Work order:
Below are records to transcribe exactly, without their pictures.

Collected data
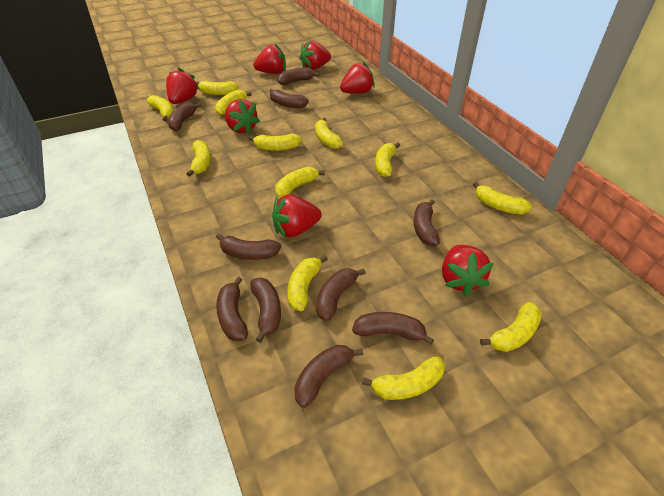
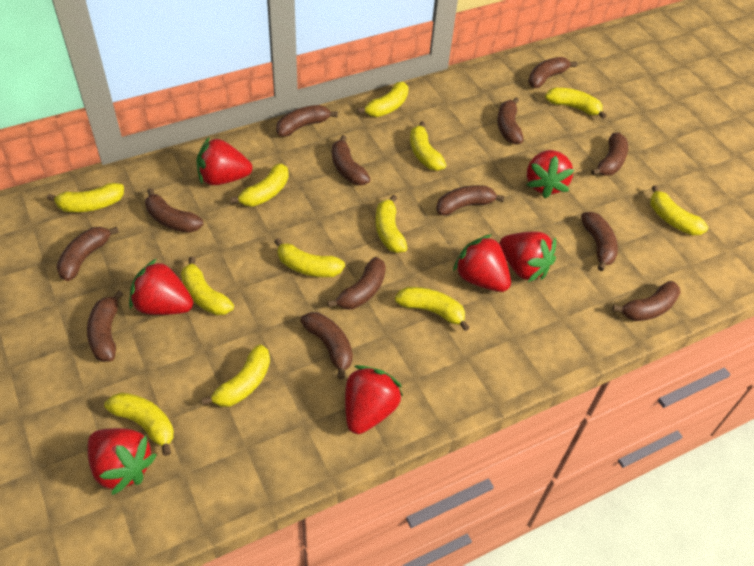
brown banana: 10 -> 13

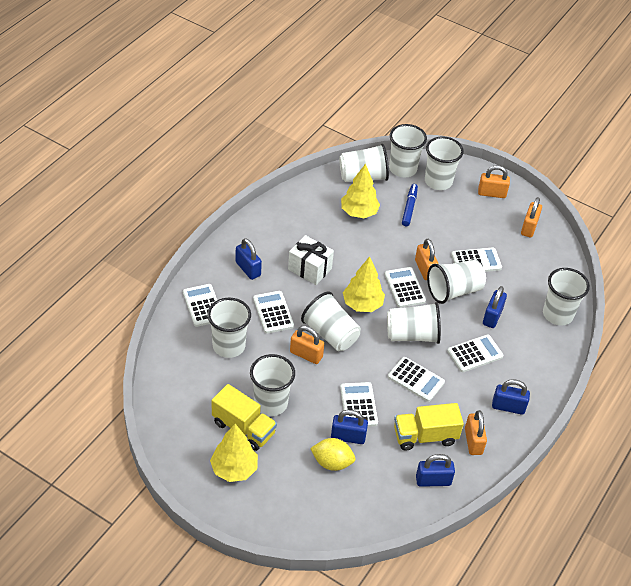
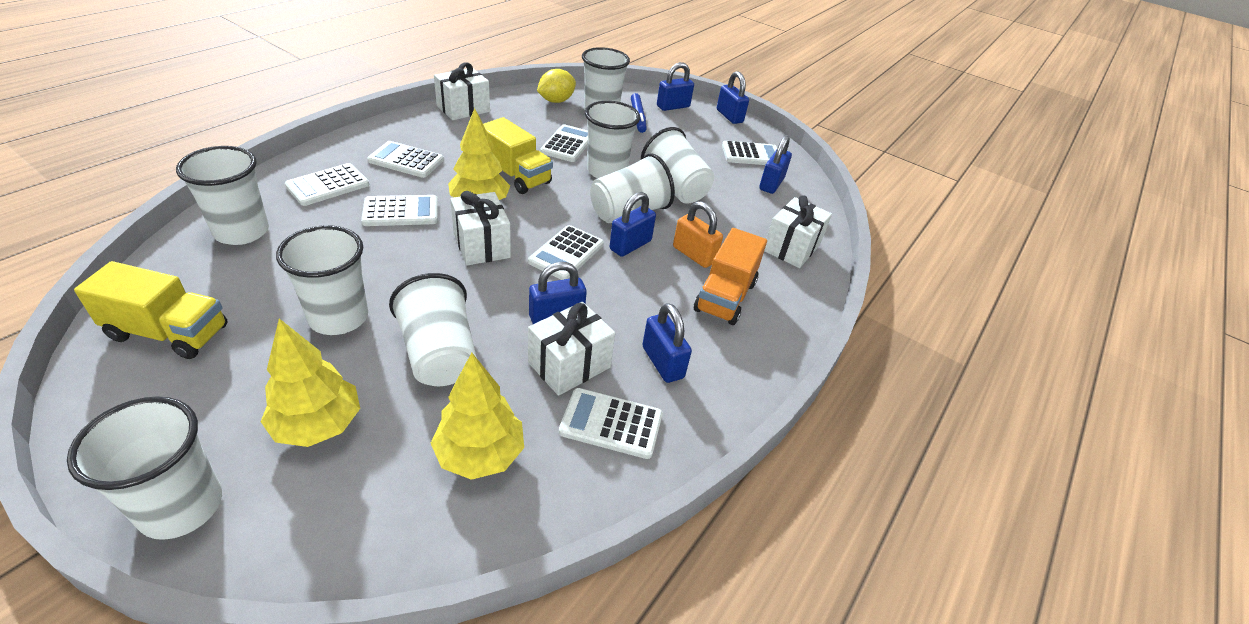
blue padlock: 5 -> 6
orange padlock: 5 -> 1
orange truck: 0 -> 1
white cup: 9 -> 8
white gift: 1 -> 4

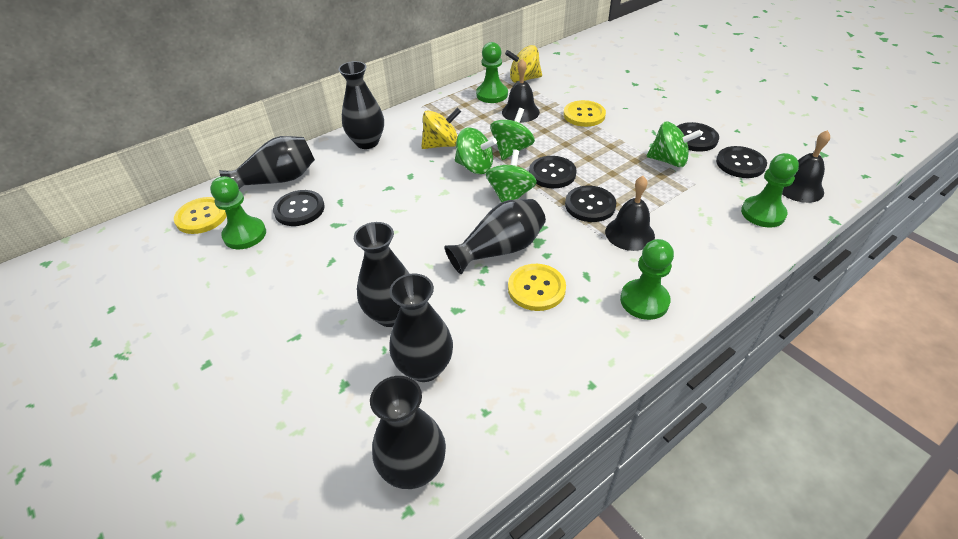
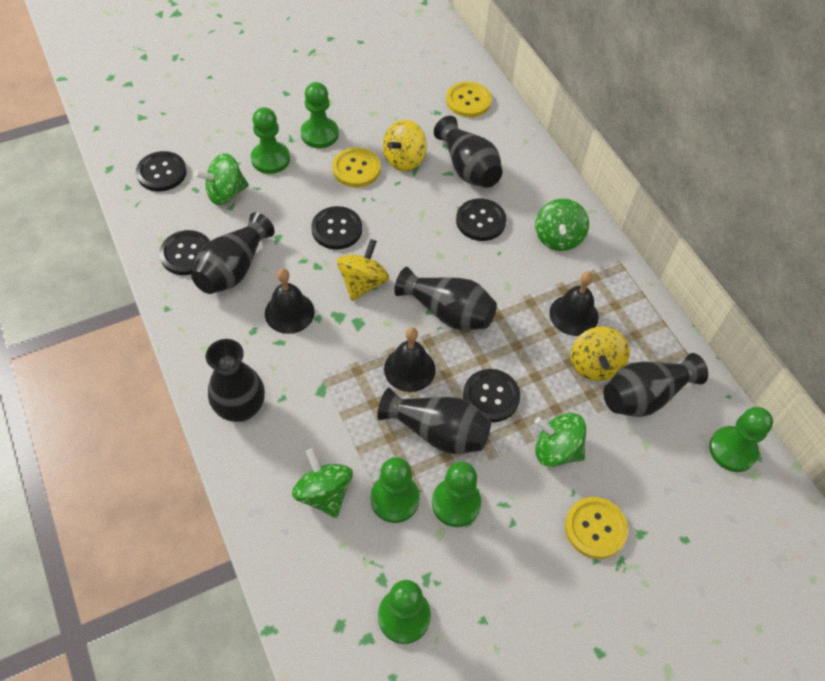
green pawn: 4 -> 6
yellow spinning top: 2 -> 3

Response below:
brown banana: 10 -> 13

blue padlock: 5 -> 6
orange padlock: 5 -> 1
orange truck: 0 -> 1
white cup: 9 -> 8
white gift: 1 -> 4

green pawn: 4 -> 6
yellow spinning top: 2 -> 3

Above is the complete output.